◆ **WHAT THIS TASK INVOLVES**
Every entry below should be reproduced exactly; no picture is to be included.

Spatial reasoning data:

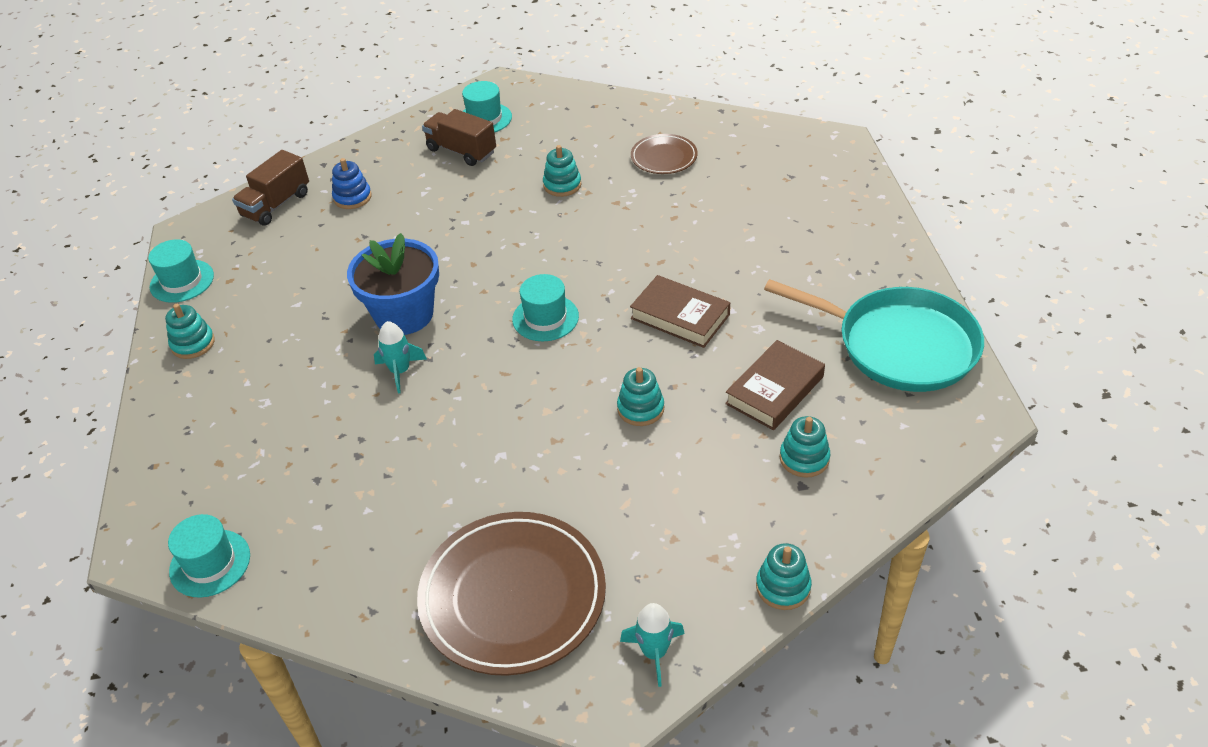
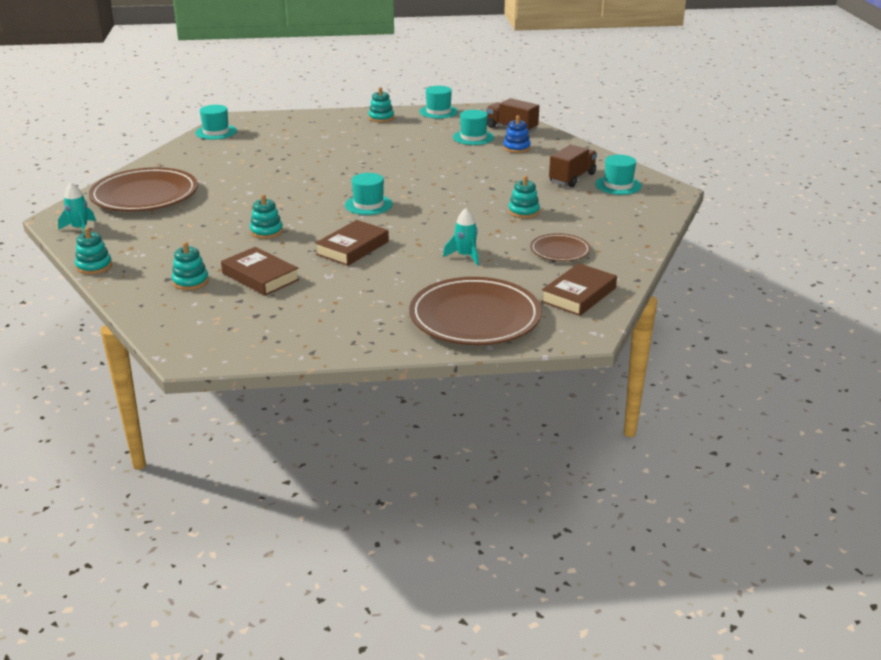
camera: 90 degrees right, 15 degrees down
(304, 238) = (473, 137): none -> turquoise hat
(400, 371) = (334, 166): turquoise rocket -> turquoise rocket (465, 256)
(404, 314) = (387, 165): blue flower pot -> none
(761, 144) = (579, 295): none -> brown book
(826, 208) = (475, 317): none -> brown plate
(899, 345) = (284, 330): turquoise pan -> none

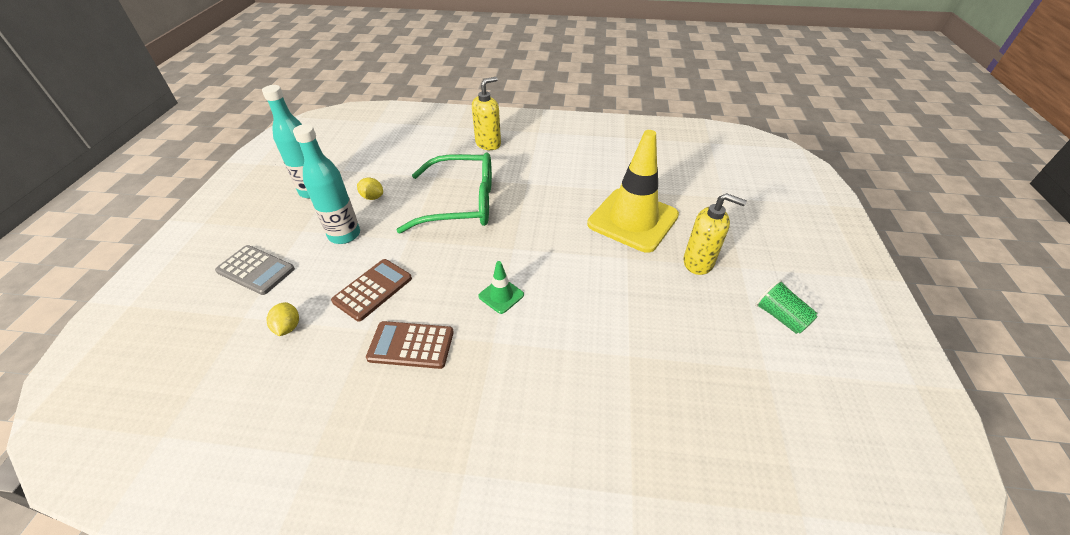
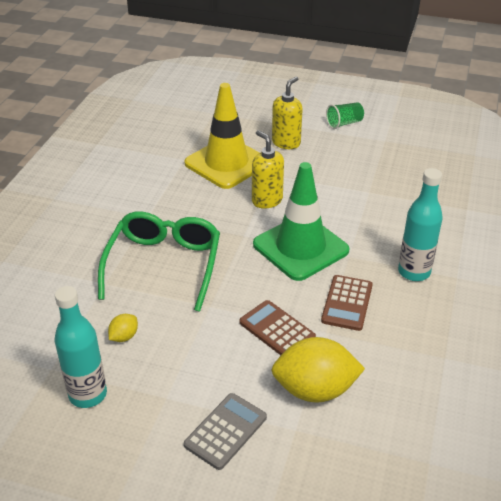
camera: 80 degrees left, 5 degrees down
(288, 327) = (315, 390): yellow lemon -> yellow lemon, size x2.23
(344, 235) = (186, 357): turquoise bottle -> turquoise bottle (414, 272)
(488, 144) = (58, 237): yellow soap dispenser -> yellow soap dispenser (267, 200)
(501, 295) = (300, 247): green traffic cone -> green traffic cone, size x2.40

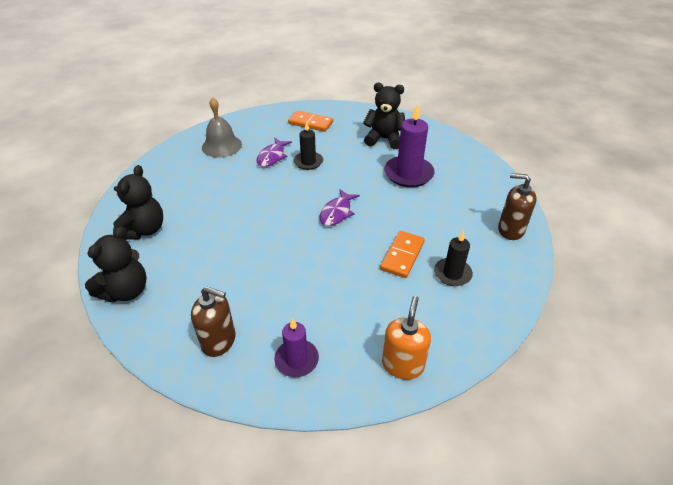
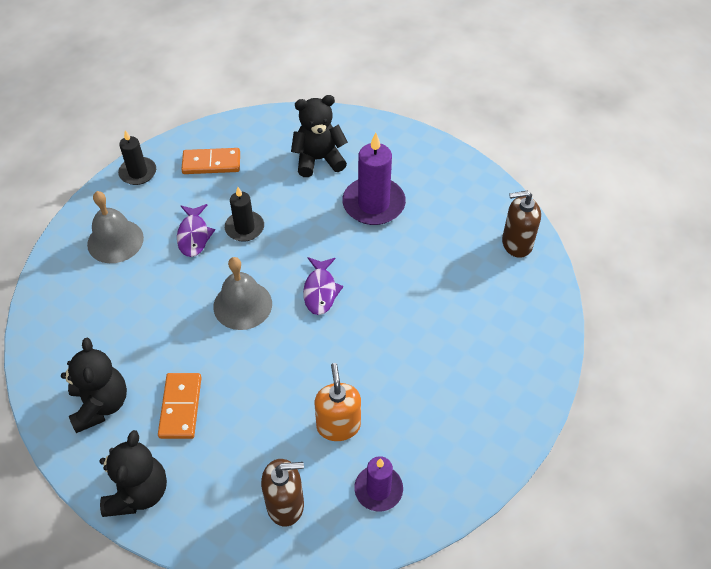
camera: 25 degrees left, 10 degrees up
(277, 204) = (242, 305): none -> grey bell
(402, 256) = (421, 321): orange domino -> orange domino (181, 407)
(402, 365) = (483, 449): orange soap dispenser -> orange soap dispenser (338, 425)
(452, 273) = (482, 323): black candle -> black candle (138, 173)

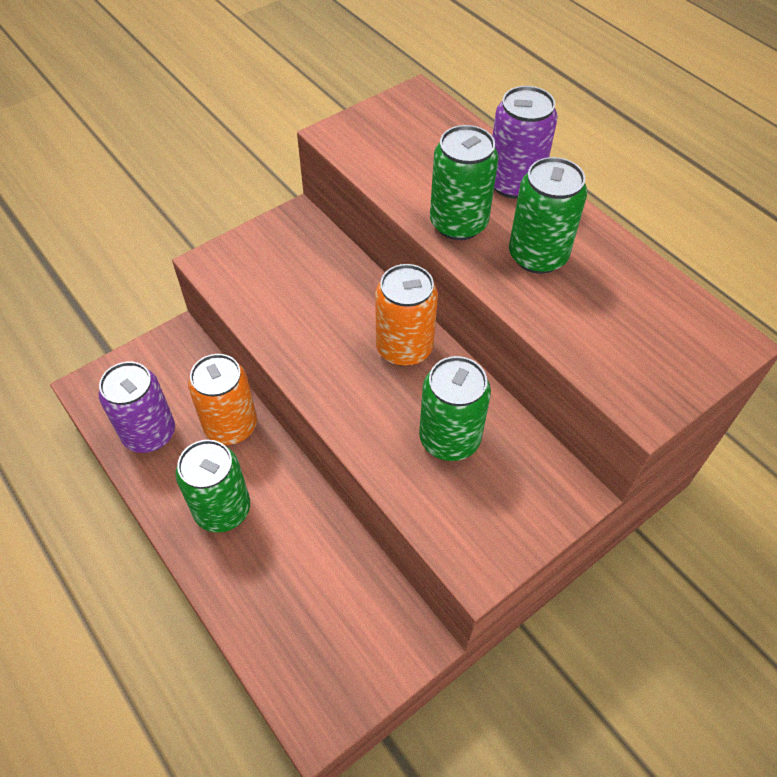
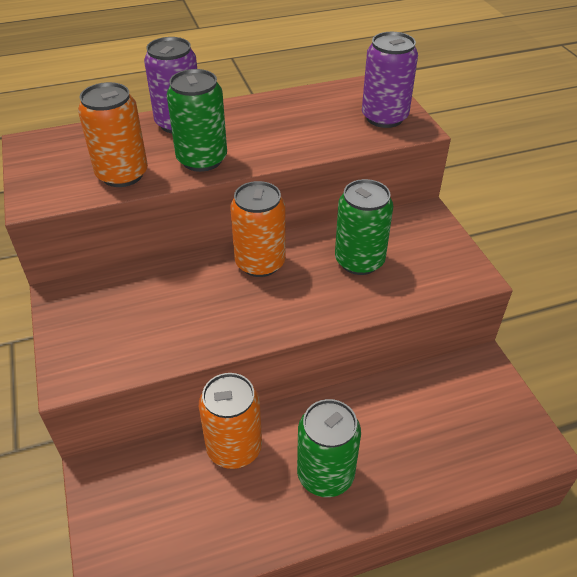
camera: 70 degrees left, 10 degrees down
(149, 433) = (209, 526): purple can -> purple can (384, 117)
(401, 174) = (122, 174): none -> orange can
(537, 256) = (261, 133): green can -> none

◆ **RESULT OF THIS EXERCISE**
camera: 90 degrees right, 15 degrees down
(304, 238) = (473, 137): none -> turquoise hat
(400, 371) = (334, 166): turquoise rocket -> turquoise rocket (465, 256)
(404, 314) = (387, 165): blue flower pot -> none
(761, 144) = (579, 295): none -> brown book
(826, 208) = (475, 317): none -> brown plate
(899, 345) = (284, 330): turquoise pan -> none

camera: 80 degrees left, 5 degrees down
(288, 327) = (315, 390): yellow lemon -> yellow lemon, size x2.23
(344, 235) = (186, 357): turquoise bottle -> turquoise bottle (414, 272)
(488, 144) = (58, 237): yellow soap dispenser -> yellow soap dispenser (267, 200)
(501, 295) = (300, 247): green traffic cone -> green traffic cone, size x2.40

camera: 25 degrees left, 10 degrees up
(277, 204) = (242, 305): none -> grey bell
(402, 256) = (421, 321): orange domino -> orange domino (181, 407)
(402, 365) = (483, 449): orange soap dispenser -> orange soap dispenser (338, 425)
(452, 273) = (482, 323): black candle -> black candle (138, 173)

camera: 70 degrees left, 10 degrees down
(149, 433) = (209, 526): purple can -> purple can (384, 117)
(401, 174) = (122, 174): none -> orange can
(537, 256) = (261, 133): green can -> none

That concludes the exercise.